[The task] Please give all of the data again, character for character, and drop the pictures.

[Input data]
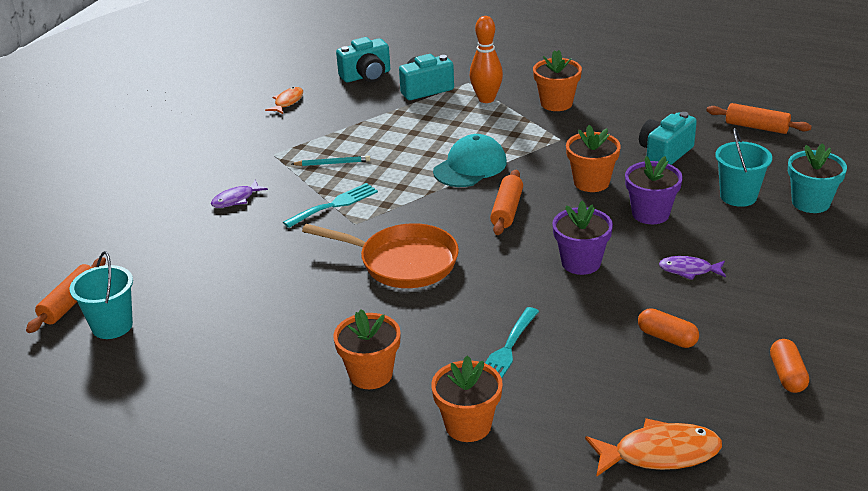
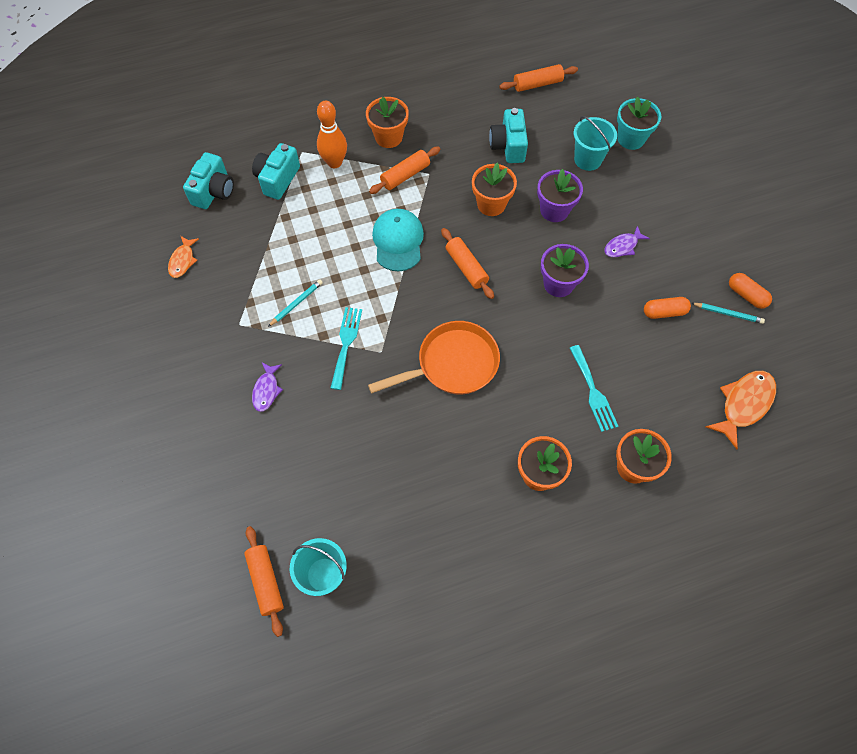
camera: 45 degrees left, 30 degrees up
(287, 102) = (183, 260): orange fish -> orange fish turned 150 degrees counterclockwise
(537, 131) = (405, 175): none -> orange rolling pin
(743, 377) = (728, 313): none -> turquoise pencil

[Exercise result]
camera: 45 degrees left, 30 degrees up
(287, 102) = (183, 260): orange fish -> orange fish turned 150 degrees counterclockwise
(537, 131) = (405, 175): none -> orange rolling pin
(743, 377) = (728, 313): none -> turquoise pencil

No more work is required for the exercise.